[Dataset entries]
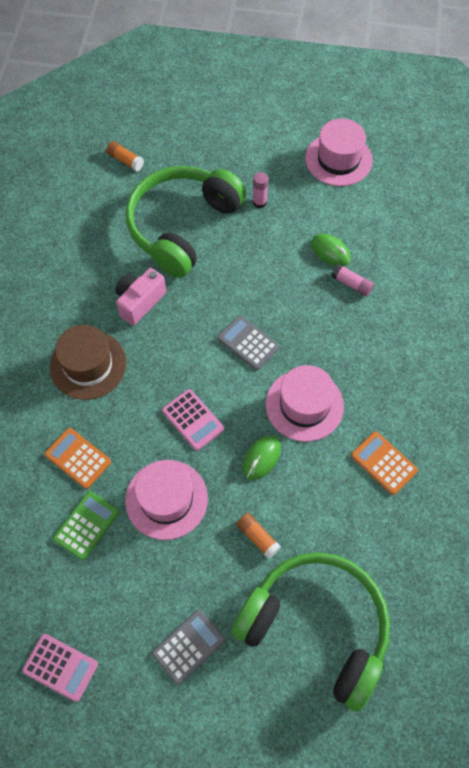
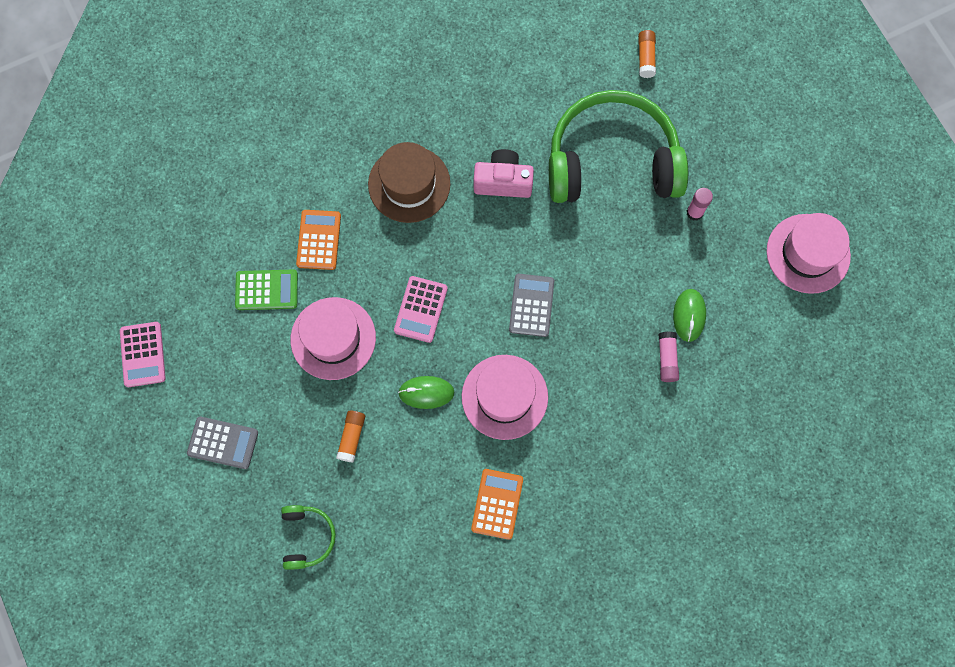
camera: 55 degrees right, 10 degrees up
(316, 627) = (307, 537): green headphones -> green headphones, size x0.43

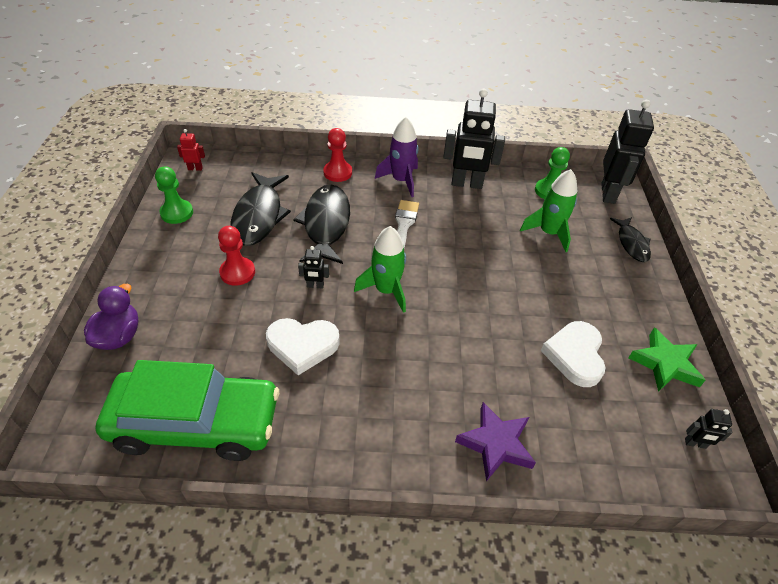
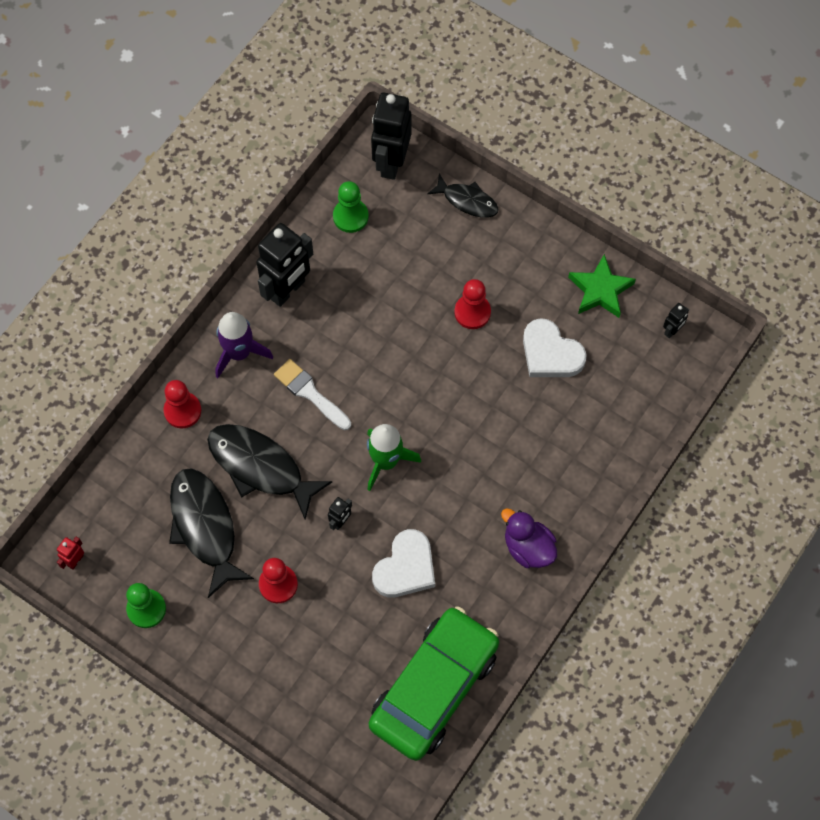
camera: 55 degrees left, 20 degrees up
(119, 336) = (297, 720): purple duck -> purple duck (528, 547)
(259, 216) = (205, 527): black fish -> black fish turned 150 degrees counterclockwise
(495, 444) = (587, 473): purple star -> none
(548, 233) = (406, 264): green rocket -> none
(554, 286) = (472, 312): none -> red pawn
(608, 193) = (391, 162): black robot -> black robot turned 120 degrees counterclockwise

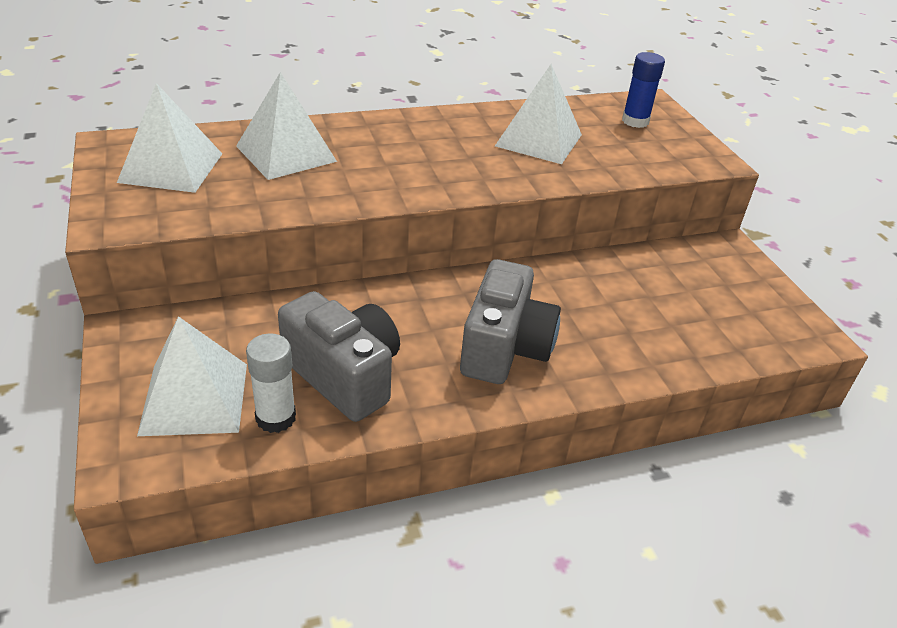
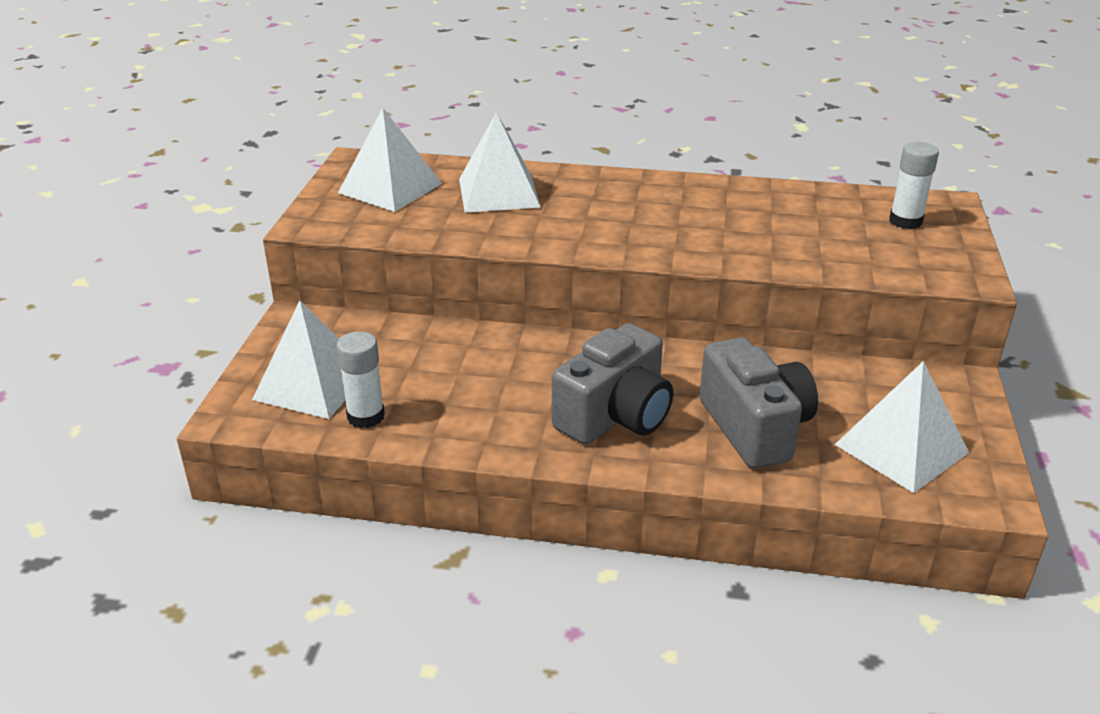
camera: 30 degrees right, 5 degrees down
(344, 375) = (447, 400): grey camera -> grey camera (755, 428)
(539, 140) = (769, 222): white pyramid -> white pyramid (901, 448)
(635, 121) = (905, 221): blue glue stick -> white glue stick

> _Exercise details_
Pictures are to be omitted; otherwise, write out the data exactly as it appears.

> _Solution for this problem_
camera: 55 degrees right, 10 degrees up
(316, 627) = (307, 537): green headphones -> green headphones, size x0.43

camera: 55 degrees left, 20 degrees up
(119, 336) = (297, 720): purple duck -> purple duck (528, 547)
(259, 216) = (205, 527): black fish -> black fish turned 150 degrees counterclockwise
(495, 444) = (587, 473): purple star -> none
(548, 233) = (406, 264): green rocket -> none
(554, 286) = (472, 312): none -> red pawn
(608, 193) = (391, 162): black robot -> black robot turned 120 degrees counterclockwise

camera: 30 degrees right, 5 degrees down
(344, 375) = (447, 400): grey camera -> grey camera (755, 428)
(539, 140) = (769, 222): white pyramid -> white pyramid (901, 448)
(635, 121) = (905, 221): blue glue stick -> white glue stick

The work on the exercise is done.